Materials provided Block Start

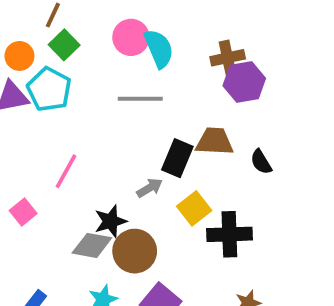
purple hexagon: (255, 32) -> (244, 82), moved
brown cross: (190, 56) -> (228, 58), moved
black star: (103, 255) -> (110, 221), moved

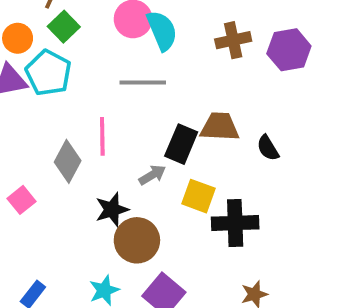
purple hexagon: (244, 82) -> (289, 50), moved
pink line: (66, 171) -> (102, 136), moved, turned -30
yellow square: (194, 208) -> (199, 196), turned -32
gray diamond: (92, 245) -> (68, 161), moved, turned -72

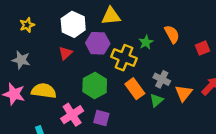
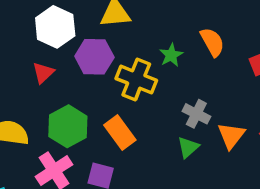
green hexagon: (95, 85) -> (68, 126), moved
orange rectangle: (135, 89) -> (120, 133), moved

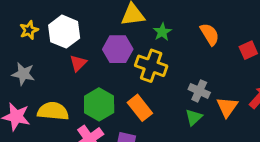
white hexagon: (55, 27) -> (64, 32), moved
green star: (171, 55) -> (162, 32), moved

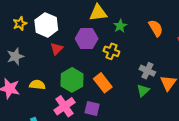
yellow cross: (151, 66) -> (111, 51), size x0.7
gray star: (23, 74) -> (15, 56), turned -30
yellow semicircle: (53, 111) -> (37, 85), size x0.7

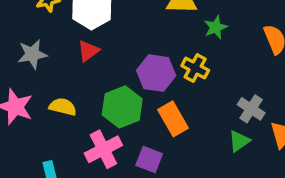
purple hexagon: (87, 39) -> (156, 73), moved
red triangle: (57, 49) -> (88, 51), moved

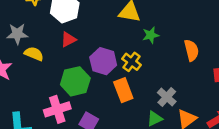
red triangle: (88, 51) -> (68, 39), moved
yellow semicircle: (63, 107) -> (34, 54), moved
orange rectangle: (173, 119) -> (123, 90), moved

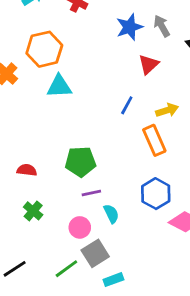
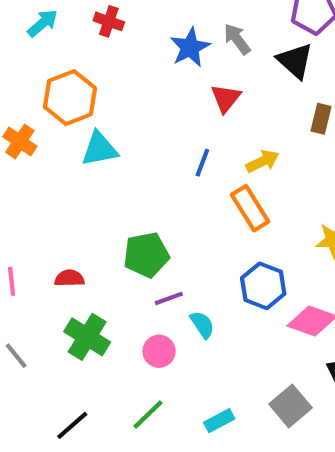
green cross: (33, 211) -> (87, 337), size x1.5
gray square: (95, 253) -> (291, 406), moved

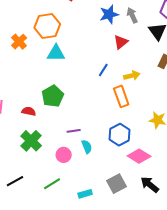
green pentagon: (146, 255) -> (53, 96), moved, turned -30
gray square: (291, 406) -> (117, 184), moved

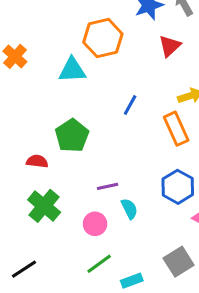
orange hexagon: (47, 26) -> (103, 38), moved
blue line: (103, 70) -> (130, 105), moved
green line: (52, 184) -> (99, 264), moved

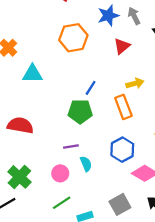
cyan triangle: (72, 70) -> (32, 74), moved
green pentagon: (72, 136) -> (80, 111), moved, turned 30
red semicircle: (37, 161) -> (20, 125), size x1.6
green cross: (44, 206) -> (19, 177), moved

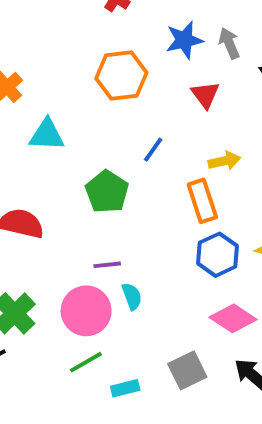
red triangle: (122, 46) -> (205, 95), turned -30
blue line: (91, 88) -> (153, 150), moved
green pentagon: (80, 111) -> (107, 192), moved, turned 30
blue hexagon: (122, 150) -> (217, 255), moved
pink circle: (60, 173) -> (86, 311), size x1.6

Materials provided Block End

-- What you will do --
In the listing above, find the line with "blue line: (103, 70) -> (130, 105), moved" and the line with "blue line: (91, 88) -> (153, 150), moved". Copy exactly those lines and all between them, minus the images.

-- Solution for this exercise --
blue line: (103, 70) -> (130, 105), moved
green line: (52, 184) -> (99, 264), moved

cyan triangle: (72, 70) -> (32, 74), moved
green pentagon: (72, 136) -> (80, 111), moved, turned 30
red semicircle: (37, 161) -> (20, 125), size x1.6
green cross: (44, 206) -> (19, 177), moved

red triangle: (122, 46) -> (205, 95), turned -30
blue line: (91, 88) -> (153, 150), moved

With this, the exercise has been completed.